Collected data entries:

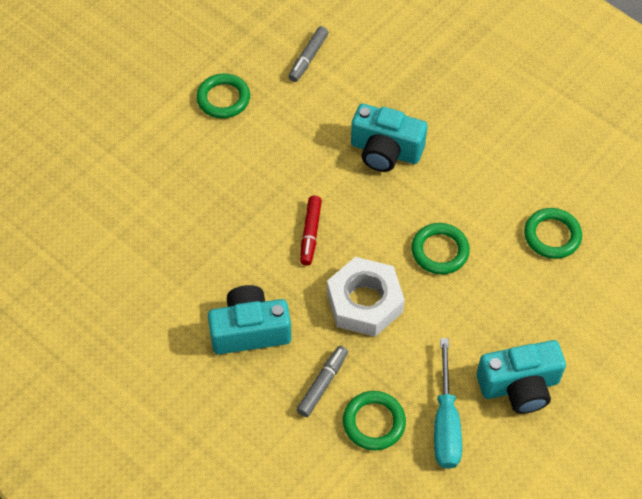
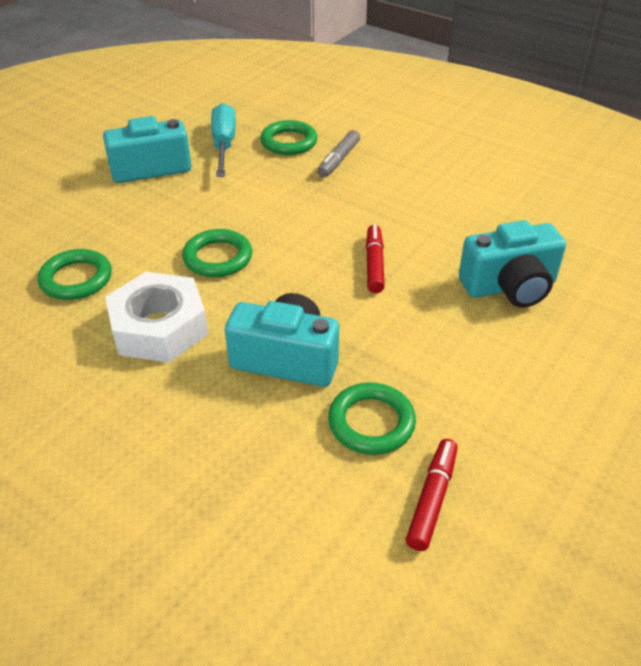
camera: 175 degrees right, 15 degrees down
(223, 99) = (550, 417): green ring -> green ring (371, 422)
(250, 330) = (419, 188): turquoise camera -> turquoise camera (510, 287)
(308, 58) = (432, 498): grey marker -> red marker
(365, 302) = (303, 213): white nut -> white nut (159, 327)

* AIM OF THE EXERCISE *
Keep only the lines from the one containing "(250, 330) = (419, 188): turquoise" to the end of the entries, and repeat them exactly.

* TASK OUTPUT *
(250, 330) = (419, 188): turquoise camera -> turquoise camera (510, 287)
(308, 58) = (432, 498): grey marker -> red marker
(365, 302) = (303, 213): white nut -> white nut (159, 327)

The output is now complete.